**Exercise brief:**
Restate word for word the entries below, starting with the line with "kitchen unit: (615, 869) -> (241, 226), moved" and continuing through the line with "filing cabinet: (97, 197) -> (41, 46), moved". Include both of those lines and no others.

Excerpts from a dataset

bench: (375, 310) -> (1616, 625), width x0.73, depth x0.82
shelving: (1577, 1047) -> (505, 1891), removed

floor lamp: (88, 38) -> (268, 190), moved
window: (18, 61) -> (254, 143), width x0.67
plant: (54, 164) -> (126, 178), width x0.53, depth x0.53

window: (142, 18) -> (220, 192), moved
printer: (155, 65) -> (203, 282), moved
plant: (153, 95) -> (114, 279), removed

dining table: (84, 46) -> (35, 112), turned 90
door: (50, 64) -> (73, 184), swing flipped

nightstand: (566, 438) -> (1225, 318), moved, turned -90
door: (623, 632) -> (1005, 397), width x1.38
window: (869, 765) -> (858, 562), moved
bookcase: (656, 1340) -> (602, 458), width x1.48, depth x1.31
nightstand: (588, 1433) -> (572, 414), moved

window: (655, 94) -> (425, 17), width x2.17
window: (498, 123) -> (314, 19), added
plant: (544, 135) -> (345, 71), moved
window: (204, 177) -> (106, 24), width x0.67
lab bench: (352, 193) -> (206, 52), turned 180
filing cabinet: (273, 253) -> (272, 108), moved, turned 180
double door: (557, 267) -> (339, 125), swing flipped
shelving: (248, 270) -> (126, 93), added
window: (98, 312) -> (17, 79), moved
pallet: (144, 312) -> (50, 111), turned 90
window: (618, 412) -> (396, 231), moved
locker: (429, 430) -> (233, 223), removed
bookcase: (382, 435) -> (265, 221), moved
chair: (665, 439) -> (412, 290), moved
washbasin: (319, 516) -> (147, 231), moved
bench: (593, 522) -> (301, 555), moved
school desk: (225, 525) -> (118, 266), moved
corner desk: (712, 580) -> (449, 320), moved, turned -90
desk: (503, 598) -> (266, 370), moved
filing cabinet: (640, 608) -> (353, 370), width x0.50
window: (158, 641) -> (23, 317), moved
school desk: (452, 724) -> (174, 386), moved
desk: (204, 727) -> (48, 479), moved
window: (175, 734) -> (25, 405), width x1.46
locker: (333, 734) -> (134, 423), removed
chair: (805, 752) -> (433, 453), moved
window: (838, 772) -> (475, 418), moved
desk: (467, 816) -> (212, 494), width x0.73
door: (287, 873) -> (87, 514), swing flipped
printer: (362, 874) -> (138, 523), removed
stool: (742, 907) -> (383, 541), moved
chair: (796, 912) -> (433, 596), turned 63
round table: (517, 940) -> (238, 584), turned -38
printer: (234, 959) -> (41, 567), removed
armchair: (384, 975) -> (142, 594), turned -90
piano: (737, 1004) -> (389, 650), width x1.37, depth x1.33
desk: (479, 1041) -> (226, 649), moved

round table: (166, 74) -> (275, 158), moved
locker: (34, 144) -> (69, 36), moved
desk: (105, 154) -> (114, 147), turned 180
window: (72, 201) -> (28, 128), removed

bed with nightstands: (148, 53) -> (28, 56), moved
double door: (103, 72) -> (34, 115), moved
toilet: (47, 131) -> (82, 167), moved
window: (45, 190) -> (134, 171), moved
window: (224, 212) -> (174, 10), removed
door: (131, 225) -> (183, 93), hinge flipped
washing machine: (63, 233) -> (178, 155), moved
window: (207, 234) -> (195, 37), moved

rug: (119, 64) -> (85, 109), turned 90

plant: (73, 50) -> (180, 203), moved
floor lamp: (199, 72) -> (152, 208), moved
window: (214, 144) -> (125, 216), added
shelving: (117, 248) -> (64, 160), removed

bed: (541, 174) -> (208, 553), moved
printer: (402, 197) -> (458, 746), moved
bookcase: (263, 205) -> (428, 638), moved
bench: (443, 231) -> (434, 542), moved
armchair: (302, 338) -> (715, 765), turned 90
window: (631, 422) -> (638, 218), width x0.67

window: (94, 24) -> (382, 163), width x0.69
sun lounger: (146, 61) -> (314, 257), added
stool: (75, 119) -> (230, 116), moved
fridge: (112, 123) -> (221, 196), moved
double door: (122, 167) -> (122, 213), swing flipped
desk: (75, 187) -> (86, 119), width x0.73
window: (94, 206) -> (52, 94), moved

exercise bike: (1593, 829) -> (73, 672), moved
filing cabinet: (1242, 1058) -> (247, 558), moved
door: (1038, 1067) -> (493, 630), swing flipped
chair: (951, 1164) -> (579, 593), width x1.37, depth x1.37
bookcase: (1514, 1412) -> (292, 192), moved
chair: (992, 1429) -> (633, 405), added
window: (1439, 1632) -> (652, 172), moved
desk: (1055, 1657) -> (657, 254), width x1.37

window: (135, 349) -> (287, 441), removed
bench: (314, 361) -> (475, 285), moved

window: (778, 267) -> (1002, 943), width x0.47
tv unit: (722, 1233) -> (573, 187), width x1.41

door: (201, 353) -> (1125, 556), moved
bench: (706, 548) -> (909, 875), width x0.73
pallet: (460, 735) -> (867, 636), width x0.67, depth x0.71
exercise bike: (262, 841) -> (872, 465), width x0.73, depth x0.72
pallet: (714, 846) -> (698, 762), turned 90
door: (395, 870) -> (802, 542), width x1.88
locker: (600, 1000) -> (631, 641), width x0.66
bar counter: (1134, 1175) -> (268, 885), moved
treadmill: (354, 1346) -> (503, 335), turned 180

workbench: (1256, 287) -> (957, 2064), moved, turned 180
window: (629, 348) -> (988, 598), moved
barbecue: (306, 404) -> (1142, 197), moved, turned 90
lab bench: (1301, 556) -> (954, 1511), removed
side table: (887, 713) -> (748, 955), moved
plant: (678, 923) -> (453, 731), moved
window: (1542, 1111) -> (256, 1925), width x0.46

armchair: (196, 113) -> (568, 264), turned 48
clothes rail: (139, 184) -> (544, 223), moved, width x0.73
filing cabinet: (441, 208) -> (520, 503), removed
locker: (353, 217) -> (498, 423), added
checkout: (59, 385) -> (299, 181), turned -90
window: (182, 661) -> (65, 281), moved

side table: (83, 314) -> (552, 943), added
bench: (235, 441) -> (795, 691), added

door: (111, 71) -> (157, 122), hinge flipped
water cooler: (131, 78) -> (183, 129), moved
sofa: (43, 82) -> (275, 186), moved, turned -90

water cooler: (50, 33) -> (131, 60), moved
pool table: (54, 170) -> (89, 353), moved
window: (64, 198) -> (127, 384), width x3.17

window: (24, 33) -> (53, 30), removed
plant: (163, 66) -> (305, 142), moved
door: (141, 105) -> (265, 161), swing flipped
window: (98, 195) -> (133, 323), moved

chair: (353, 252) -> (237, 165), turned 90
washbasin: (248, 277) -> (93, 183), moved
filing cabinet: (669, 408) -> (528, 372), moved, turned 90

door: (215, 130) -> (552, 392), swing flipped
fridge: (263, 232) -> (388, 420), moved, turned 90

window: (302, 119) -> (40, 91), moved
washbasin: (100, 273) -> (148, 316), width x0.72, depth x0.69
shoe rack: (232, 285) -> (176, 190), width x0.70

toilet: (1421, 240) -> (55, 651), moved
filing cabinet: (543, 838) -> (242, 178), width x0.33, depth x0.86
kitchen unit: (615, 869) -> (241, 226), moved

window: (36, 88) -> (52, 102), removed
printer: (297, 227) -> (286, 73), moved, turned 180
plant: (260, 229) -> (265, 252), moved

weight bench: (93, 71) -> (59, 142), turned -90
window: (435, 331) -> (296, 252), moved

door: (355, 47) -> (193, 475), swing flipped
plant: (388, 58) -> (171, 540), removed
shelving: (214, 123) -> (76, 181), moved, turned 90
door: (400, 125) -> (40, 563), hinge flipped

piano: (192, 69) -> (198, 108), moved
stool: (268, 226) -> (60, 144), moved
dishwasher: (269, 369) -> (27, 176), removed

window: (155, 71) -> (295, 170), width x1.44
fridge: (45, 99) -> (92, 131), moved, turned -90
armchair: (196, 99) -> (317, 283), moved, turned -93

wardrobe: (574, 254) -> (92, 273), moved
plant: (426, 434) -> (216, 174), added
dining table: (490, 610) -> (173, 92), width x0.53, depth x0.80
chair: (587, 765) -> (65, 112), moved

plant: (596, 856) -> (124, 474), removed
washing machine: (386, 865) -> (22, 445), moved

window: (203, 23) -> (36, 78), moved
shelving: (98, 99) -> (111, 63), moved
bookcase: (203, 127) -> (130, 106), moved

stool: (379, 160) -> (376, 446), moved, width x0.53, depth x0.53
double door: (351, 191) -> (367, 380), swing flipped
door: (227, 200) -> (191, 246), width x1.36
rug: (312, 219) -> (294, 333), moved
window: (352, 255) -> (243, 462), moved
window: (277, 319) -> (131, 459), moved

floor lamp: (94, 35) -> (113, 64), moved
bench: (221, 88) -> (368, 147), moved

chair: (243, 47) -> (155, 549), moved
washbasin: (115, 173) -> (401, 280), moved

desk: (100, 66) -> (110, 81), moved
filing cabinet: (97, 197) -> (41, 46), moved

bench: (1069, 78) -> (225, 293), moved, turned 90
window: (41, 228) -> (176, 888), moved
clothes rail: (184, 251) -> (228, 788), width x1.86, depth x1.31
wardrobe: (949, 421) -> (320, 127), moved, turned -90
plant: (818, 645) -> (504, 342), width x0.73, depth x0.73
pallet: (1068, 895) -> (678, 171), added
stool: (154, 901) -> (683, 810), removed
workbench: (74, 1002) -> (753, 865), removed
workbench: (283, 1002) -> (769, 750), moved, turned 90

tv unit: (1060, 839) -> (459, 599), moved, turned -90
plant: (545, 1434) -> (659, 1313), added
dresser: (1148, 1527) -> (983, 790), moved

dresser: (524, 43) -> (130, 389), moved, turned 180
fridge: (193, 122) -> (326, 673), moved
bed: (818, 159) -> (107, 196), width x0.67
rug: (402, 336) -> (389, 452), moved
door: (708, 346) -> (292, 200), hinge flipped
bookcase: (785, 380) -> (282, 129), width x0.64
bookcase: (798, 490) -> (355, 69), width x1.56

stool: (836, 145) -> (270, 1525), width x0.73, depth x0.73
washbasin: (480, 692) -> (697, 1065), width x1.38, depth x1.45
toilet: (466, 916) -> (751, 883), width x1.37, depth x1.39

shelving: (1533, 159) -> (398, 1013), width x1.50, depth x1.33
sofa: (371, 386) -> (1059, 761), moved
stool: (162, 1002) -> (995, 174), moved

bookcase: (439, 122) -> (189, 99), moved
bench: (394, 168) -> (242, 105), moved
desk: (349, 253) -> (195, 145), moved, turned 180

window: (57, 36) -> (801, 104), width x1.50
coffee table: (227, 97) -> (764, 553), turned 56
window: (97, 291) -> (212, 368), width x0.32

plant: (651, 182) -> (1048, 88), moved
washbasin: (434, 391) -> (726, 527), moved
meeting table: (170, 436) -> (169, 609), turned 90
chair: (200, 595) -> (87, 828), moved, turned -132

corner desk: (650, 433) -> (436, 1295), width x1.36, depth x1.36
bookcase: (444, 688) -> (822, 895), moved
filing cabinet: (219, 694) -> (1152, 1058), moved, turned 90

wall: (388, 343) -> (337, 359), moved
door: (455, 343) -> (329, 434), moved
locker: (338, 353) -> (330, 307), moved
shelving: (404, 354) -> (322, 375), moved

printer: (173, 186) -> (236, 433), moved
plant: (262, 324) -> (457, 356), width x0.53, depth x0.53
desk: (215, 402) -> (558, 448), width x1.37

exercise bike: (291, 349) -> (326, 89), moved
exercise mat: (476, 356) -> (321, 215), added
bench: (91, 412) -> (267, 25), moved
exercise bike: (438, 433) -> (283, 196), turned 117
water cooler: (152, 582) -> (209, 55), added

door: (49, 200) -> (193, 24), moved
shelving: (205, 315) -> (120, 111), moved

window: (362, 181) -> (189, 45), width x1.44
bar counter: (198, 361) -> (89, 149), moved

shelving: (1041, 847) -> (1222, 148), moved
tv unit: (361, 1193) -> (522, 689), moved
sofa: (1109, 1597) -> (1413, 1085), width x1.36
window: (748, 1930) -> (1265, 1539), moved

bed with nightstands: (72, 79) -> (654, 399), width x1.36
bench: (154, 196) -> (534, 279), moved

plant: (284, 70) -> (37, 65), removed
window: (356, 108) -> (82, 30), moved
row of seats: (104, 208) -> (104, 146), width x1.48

**Expected answer:**
kitchen unit: (615, 869) -> (241, 226), moved

window: (36, 88) -> (52, 102), removed
printer: (297, 227) -> (286, 73), moved, turned 180
plant: (260, 229) -> (265, 252), moved

weight bench: (93, 71) -> (59, 142), turned -90
window: (435, 331) -> (296, 252), moved

door: (355, 47) -> (193, 475), swing flipped
plant: (388, 58) -> (171, 540), removed
shelving: (214, 123) -> (76, 181), moved, turned 90
door: (400, 125) -> (40, 563), hinge flipped

piano: (192, 69) -> (198, 108), moved
stool: (268, 226) -> (60, 144), moved
dishwasher: (269, 369) -> (27, 176), removed

window: (155, 71) -> (295, 170), width x1.44
fridge: (45, 99) -> (92, 131), moved, turned -90
armchair: (196, 99) -> (317, 283), moved, turned -93

wardrobe: (574, 254) -> (92, 273), moved
plant: (426, 434) -> (216, 174), added
dining table: (490, 610) -> (173, 92), width x0.53, depth x0.80
chair: (587, 765) -> (65, 112), moved

plant: (596, 856) -> (124, 474), removed
washing machine: (386, 865) -> (22, 445), moved

window: (203, 23) -> (36, 78), moved
shelving: (98, 99) -> (111, 63), moved
bookcase: (203, 127) -> (130, 106), moved

stool: (379, 160) -> (376, 446), moved, width x0.53, depth x0.53
double door: (351, 191) -> (367, 380), swing flipped
door: (227, 200) -> (191, 246), width x1.36
rug: (312, 219) -> (294, 333), moved
window: (352, 255) -> (243, 462), moved
window: (277, 319) -> (131, 459), moved

floor lamp: (94, 35) -> (113, 64), moved
bench: (221, 88) -> (368, 147), moved

chair: (243, 47) -> (155, 549), moved
washbasin: (115, 173) -> (401, 280), moved

desk: (100, 66) -> (110, 81), moved
filing cabinet: (97, 197) -> (41, 46), moved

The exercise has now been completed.